-- Data for the task follows --

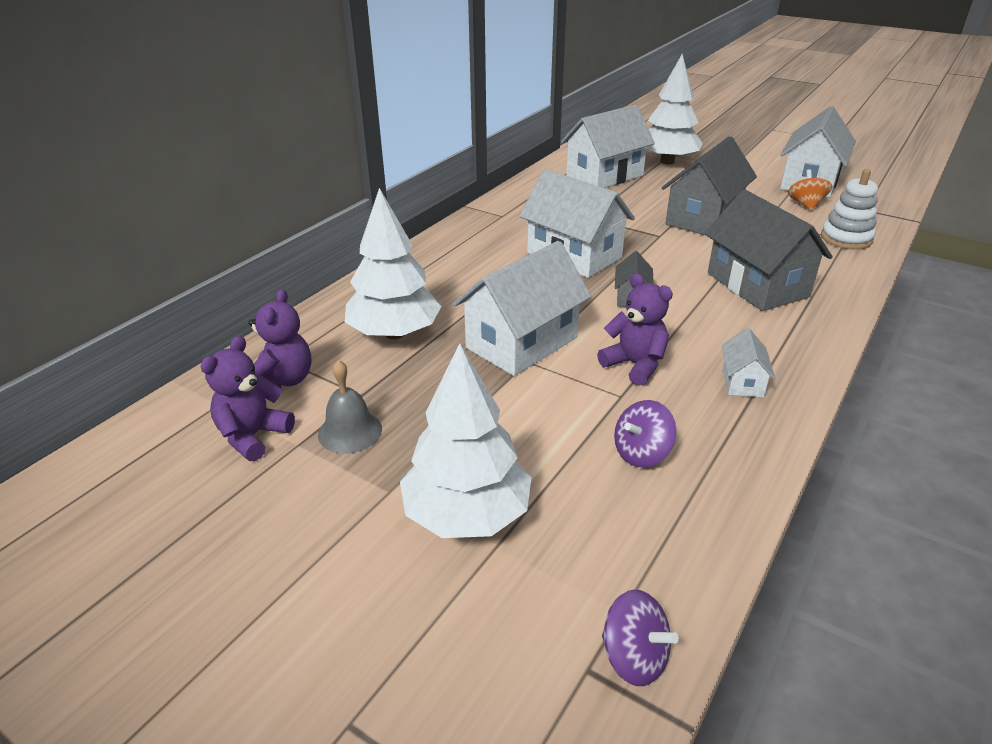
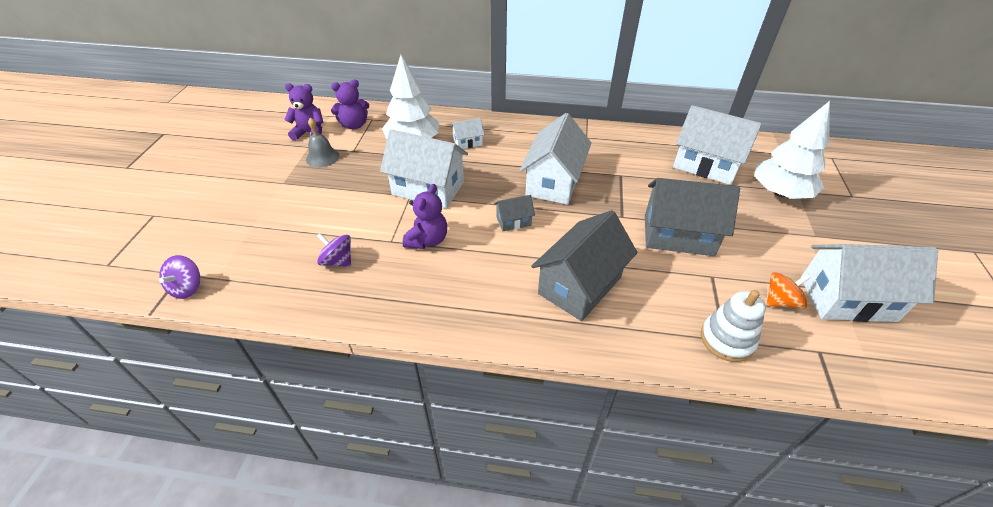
camera: 65 degrees right, 10 degrees up
(467, 515) = (272, 211): white tree -> none
(742, 382) = (432, 295): white house -> white house (468, 142)

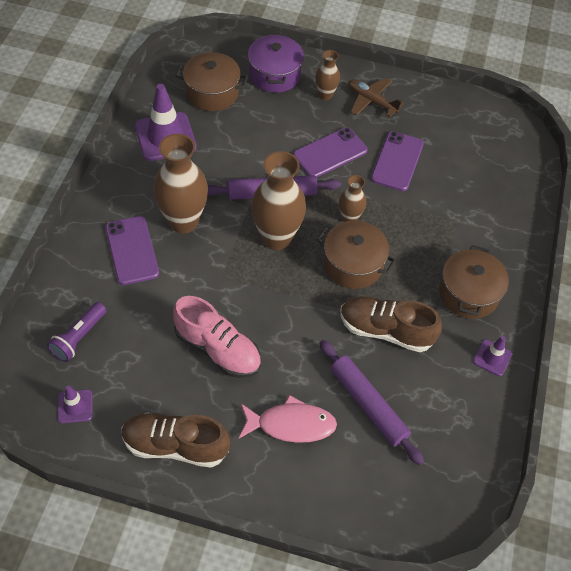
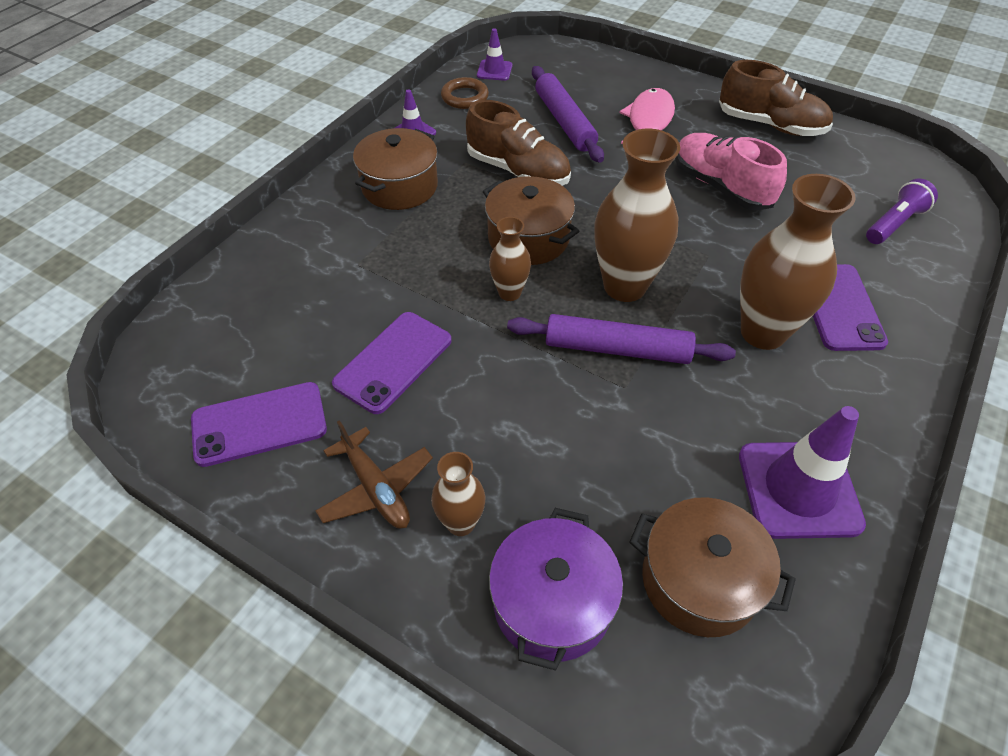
camera: 160 degrees left, 5 degrees down
(75, 406) = (883, 167): purple traffic cone -> purple traffic cone (494, 70)
(291, 424) = (649, 121): pink fish -> pink fish turned 90 degrees clockwise
(330, 153) = (499, 397): purple phone -> purple phone (259, 424)
(473, 420) = (465, 97): none -> brown ring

-- Data for the task concluded --

_Task description:_ For each record above, write out every line exactly and skip the pictures.

_Completed task:_
camera: 65 degrees right, 10 degrees up
(467, 515) = (272, 211): white tree -> none
(742, 382) = (432, 295): white house -> white house (468, 142)

camera: 160 degrees left, 5 degrees down
(75, 406) = (883, 167): purple traffic cone -> purple traffic cone (494, 70)
(291, 424) = (649, 121): pink fish -> pink fish turned 90 degrees clockwise
(330, 153) = (499, 397): purple phone -> purple phone (259, 424)
(473, 420) = (465, 97): none -> brown ring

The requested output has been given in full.